(SUPPLIED DATA Opens)
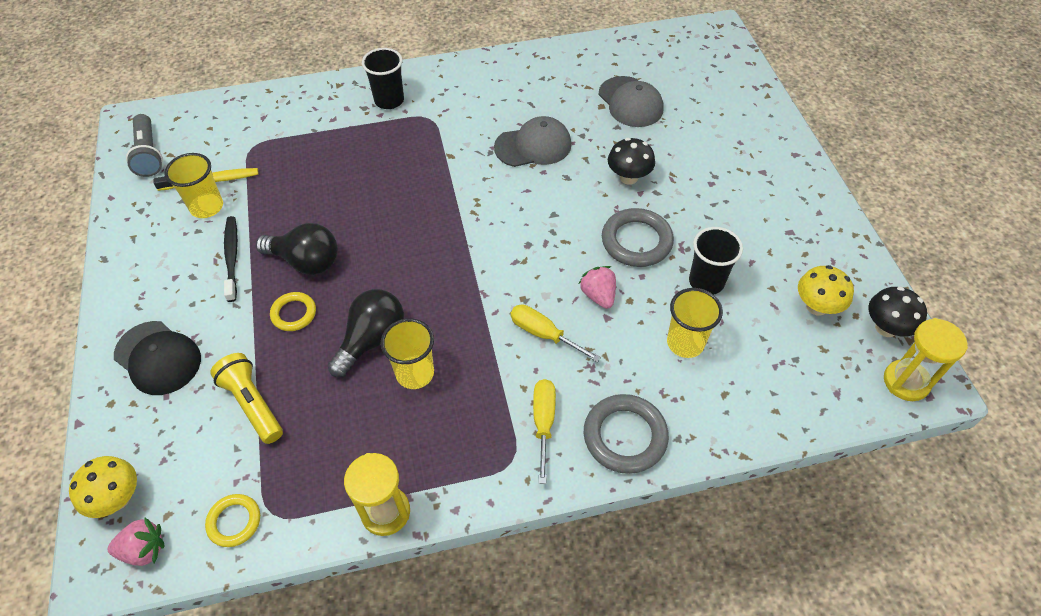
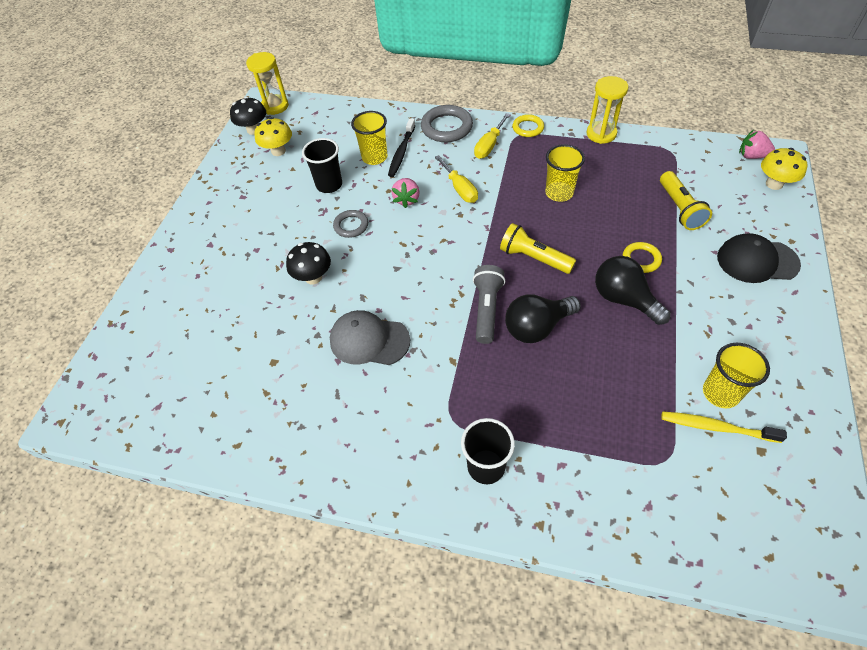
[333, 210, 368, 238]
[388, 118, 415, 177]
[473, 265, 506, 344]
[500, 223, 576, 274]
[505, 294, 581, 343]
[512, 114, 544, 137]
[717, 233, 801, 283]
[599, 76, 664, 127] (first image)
(SUPPLIED DATA Closes)
- WHAT TO PRODUCE
Please print all the entries exactly as written, but drop the pictures.

- PROBLEM SOLUTION
[333, 210, 368, 238]
[388, 118, 415, 177]
[473, 265, 506, 344]
[500, 223, 576, 274]
[505, 294, 581, 343]
[512, 114, 544, 137]
[717, 233, 801, 283]
[599, 76, 664, 127] (first image)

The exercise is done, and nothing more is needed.